[Records to process — start]
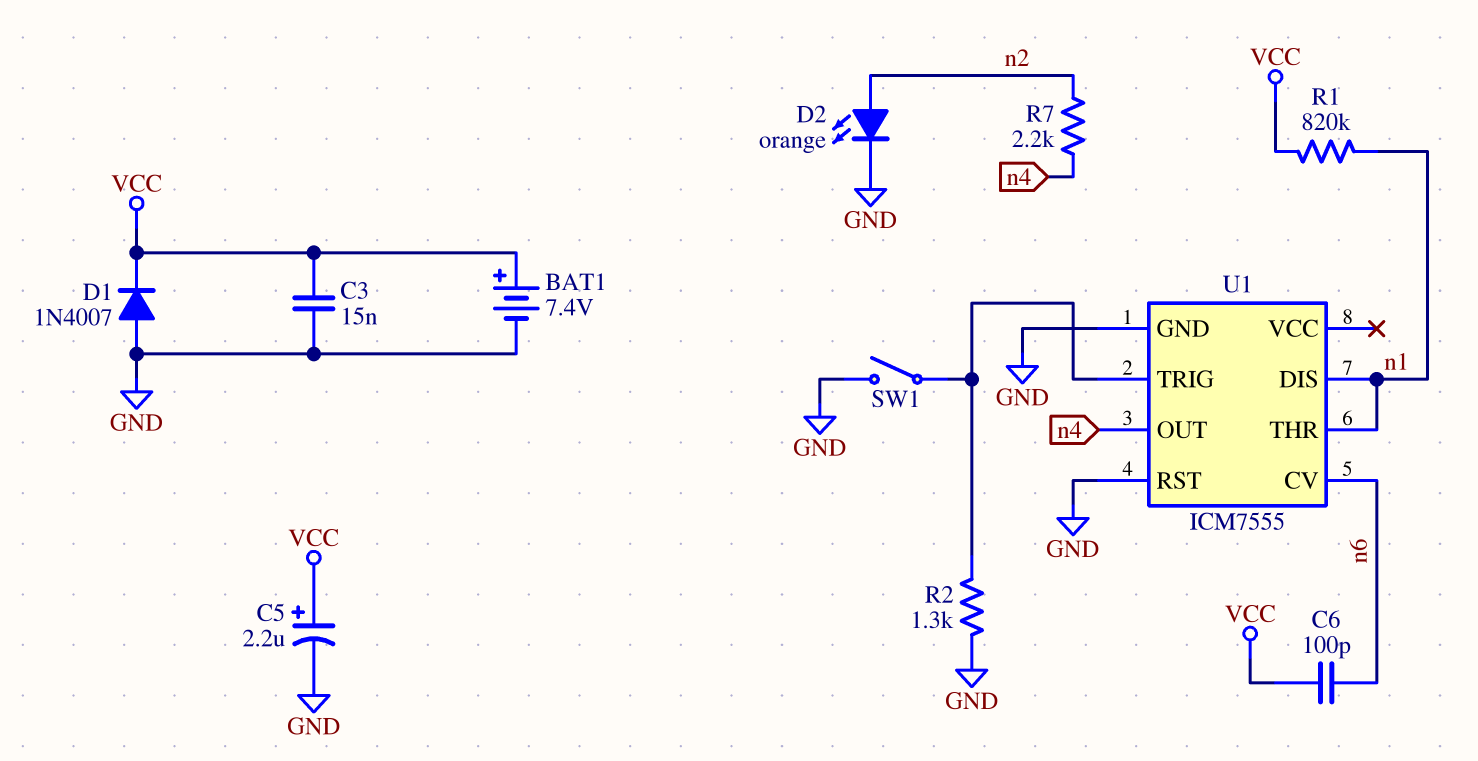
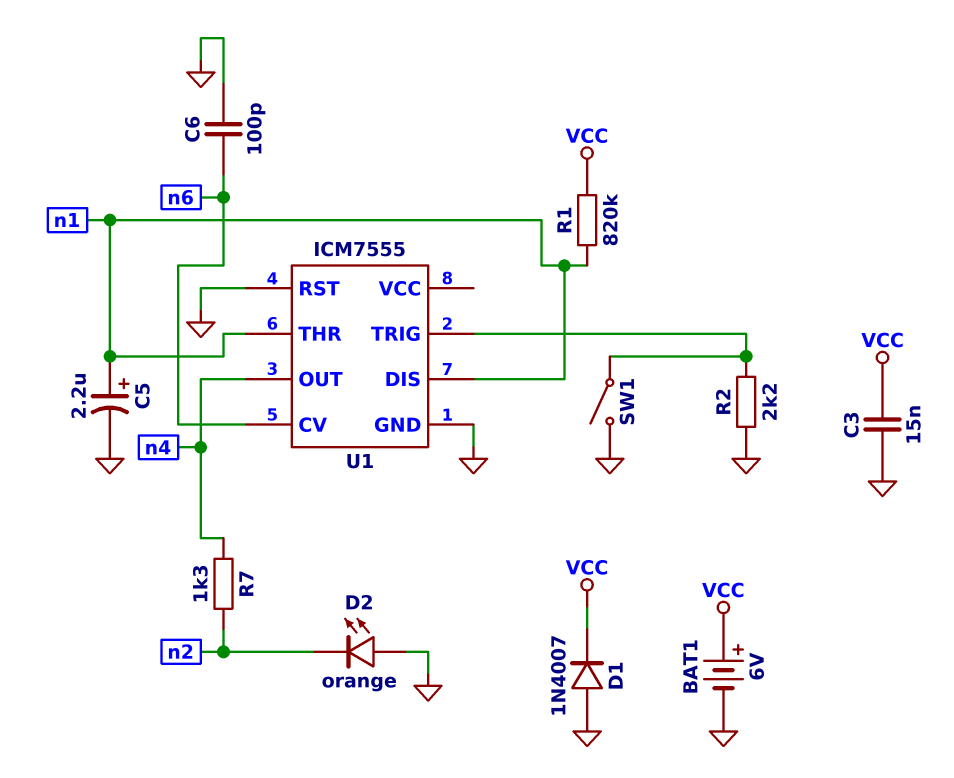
BAT1: 7.4V (plus VCC, minus GND) -> 6V (plus VCC, minus GND)
C5: 2.2uF (plus VCC, minus GND) -> 2.2uF (plus n1, minus GND)
C6: 100pF (VCC, n6) -> 100pF (GND, n6)
D2: LED orange (A n2, K GND) -> LED orange (A GND, K n2)
R2: 1.3k (GND, U1/TRIG) -> 2.2k (GND, U1/TRIG)
R7: 2.2k (n2, n4) -> 1.3k (n2, n4)

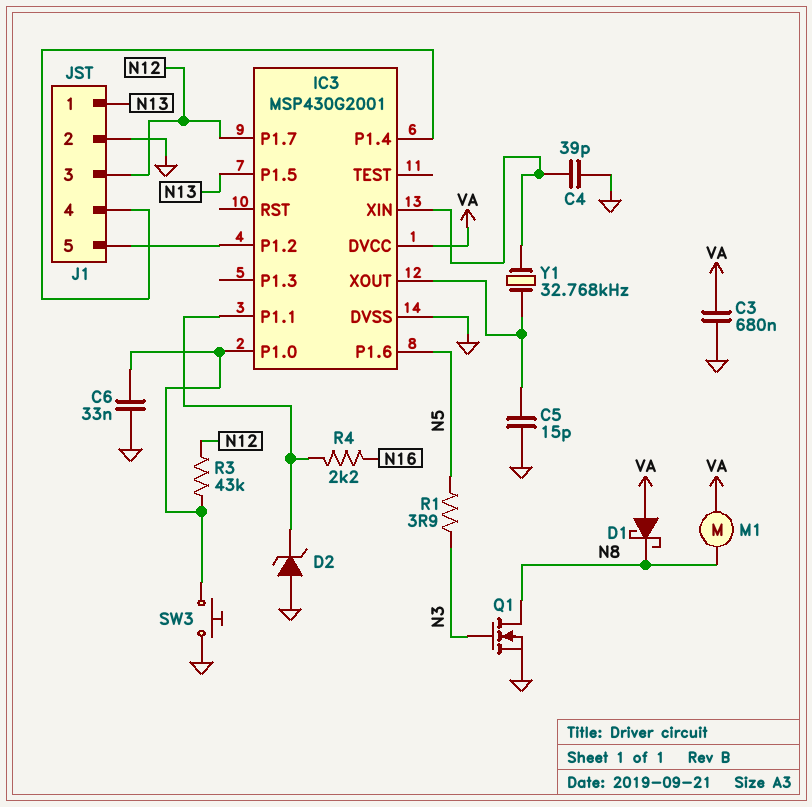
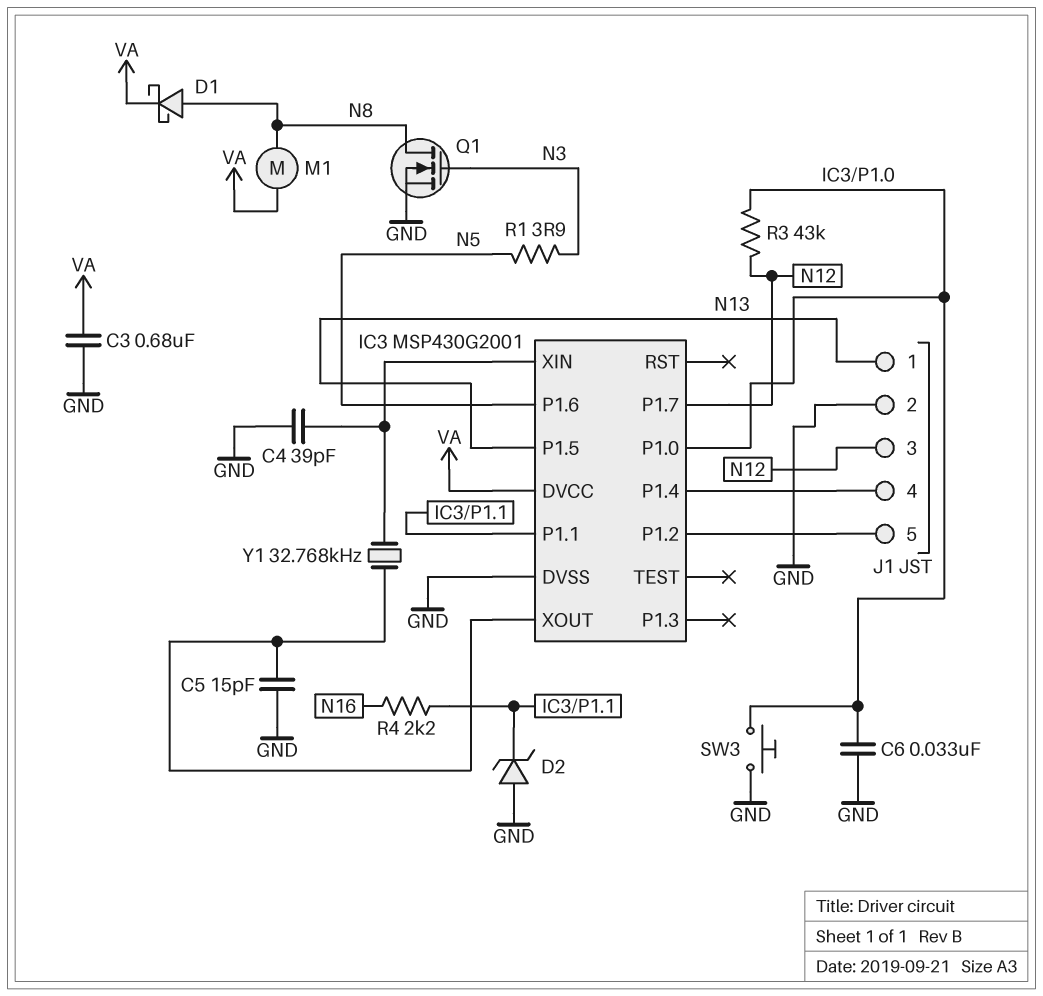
D1: schottky (A VA, K N8) -> schottky (A N8, K VA)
[Records to process — finish]
• Directions
Return every entry from the listing above exactly as it stands, leaving out any picture.

• Written response
BAT1: 7.4V (plus VCC, minus GND) -> 6V (plus VCC, minus GND)
C5: 2.2uF (plus VCC, minus GND) -> 2.2uF (plus n1, minus GND)
C6: 100pF (VCC, n6) -> 100pF (GND, n6)
D2: LED orange (A n2, K GND) -> LED orange (A GND, K n2)
R2: 1.3k (GND, U1/TRIG) -> 2.2k (GND, U1/TRIG)
R7: 2.2k (n2, n4) -> 1.3k (n2, n4)

D1: schottky (A VA, K N8) -> schottky (A N8, K VA)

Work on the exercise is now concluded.